- Work instructions: Please leave out pictures and print exactly the lines from the one that has "brown cross: (59, 147) -> (61, 147), moved" through the last line of the material below.

- Excerpted data:

........

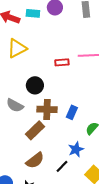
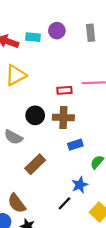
brown cross: (47, 109) -> (63, 118), moved
blue rectangle: (72, 112) -> (75, 145), turned 48
brown semicircle: (35, 160) -> (17, 203), moved, turned 90

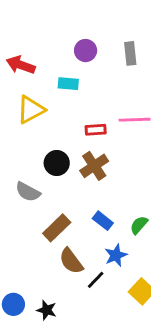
cyan rectangle: (33, 37) -> (68, 84), moved
brown cross: (63, 118) -> (94, 166), turned -36
blue rectangle: (75, 145) -> (103, 221), moved, turned 56
brown semicircle: (17, 203) -> (71, 261), moved

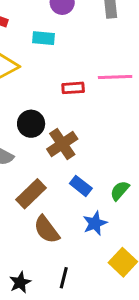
brown cross: (94, 166) -> (62, 144), moved
black line: (96, 280) -> (64, 278), moved, turned -30
black star: (47, 310) -> (20, 282), turned 30

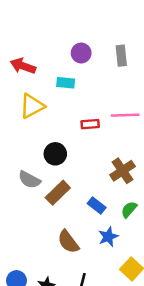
brown cross: (62, 144) -> (123, 171), moved
brown rectangle: (31, 194) -> (58, 193), moved

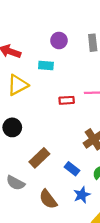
black circle: (55, 154) -> (12, 127), moved
gray semicircle: (29, 180) -> (15, 183), moved

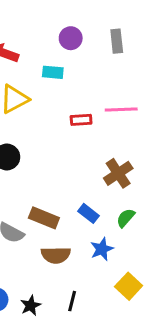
brown rectangle: (39, 158) -> (44, 218), moved, turned 66
brown semicircle: (48, 199) -> (56, 255), turned -54

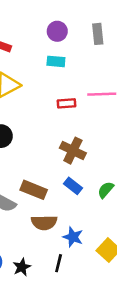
cyan rectangle: (53, 72) -> (56, 61), moved
brown cross: (118, 173) -> (73, 151), moved, turned -30
blue star: (102, 249) -> (73, 237), moved, turned -30

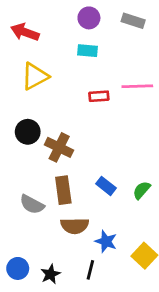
gray rectangle: (98, 34) -> (133, 21), turned -66
brown cross: (73, 151) -> (59, 147), moved
brown rectangle: (34, 190) -> (63, 190), turned 60

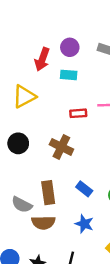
red arrow: (25, 32) -> (42, 59), moved, turned -90
brown cross: (59, 147) -> (61, 147), moved
brown semicircle: (75, 226) -> (43, 223), moved
blue star: (106, 241) -> (84, 224), moved

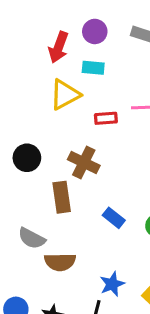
yellow triangle: (24, 97) -> (65, 95), moved
brown rectangle: (48, 193) -> (62, 197), moved
blue star: (84, 224) -> (112, 284), moved, turned 30

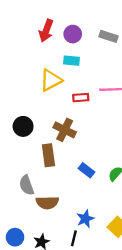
red arrow: (58, 47) -> (46, 31), moved
gray semicircle: (32, 238) -> (27, 185), turned 42

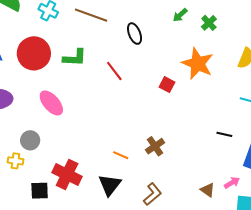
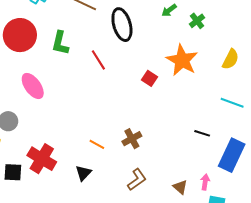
black ellipse: (135, 34) -> (122, 25), size x1.5
green L-shape: (75, 58) -> (60, 43), turned 95
pink arrow: (232, 183) -> (205, 182), turned -56
black triangle: (110, 185) -> (83, 173), size x0.7
brown L-shape: (152, 194) -> (137, 180), moved

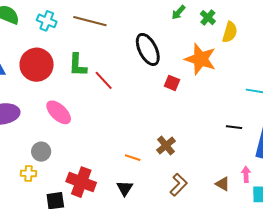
black ellipse: (122, 25) -> (148, 49), moved
yellow semicircle: (230, 59) -> (230, 32), moved
red line: (98, 60) -> (104, 80), moved

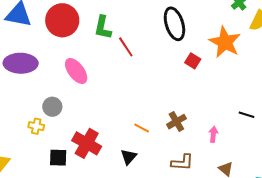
pink arrow: (246, 174) -> (213, 134), moved
brown L-shape: (179, 185) -> (182, 162), turned 40

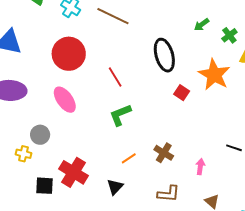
red circle: (62, 20) -> (69, 54), moved
green L-shape: (103, 27) -> (120, 115), moved, turned 55
brown cross: (176, 122) -> (164, 153), turned -30
orange line: (142, 128) -> (129, 158), turned -63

........

- Completed task:
brown cross: (59, 147) -> (61, 147), moved
brown semicircle: (75, 226) -> (43, 223), moved
blue star: (106, 241) -> (84, 224), moved

yellow triangle: (24, 97) -> (65, 95), moved
brown rectangle: (48, 193) -> (62, 197), moved
blue star: (84, 224) -> (112, 284), moved, turned 30

red arrow: (58, 47) -> (46, 31), moved
gray semicircle: (32, 238) -> (27, 185), turned 42

black ellipse: (135, 34) -> (122, 25), size x1.5
green L-shape: (75, 58) -> (60, 43), turned 95
pink arrow: (232, 183) -> (205, 182), turned -56
black triangle: (110, 185) -> (83, 173), size x0.7
brown L-shape: (152, 194) -> (137, 180), moved

black ellipse: (122, 25) -> (148, 49), moved
yellow semicircle: (230, 59) -> (230, 32), moved
red line: (98, 60) -> (104, 80), moved

pink arrow: (246, 174) -> (213, 134), moved
brown L-shape: (179, 185) -> (182, 162), turned 40

red circle: (62, 20) -> (69, 54), moved
green L-shape: (103, 27) -> (120, 115), moved, turned 55
brown cross: (176, 122) -> (164, 153), turned -30
orange line: (142, 128) -> (129, 158), turned -63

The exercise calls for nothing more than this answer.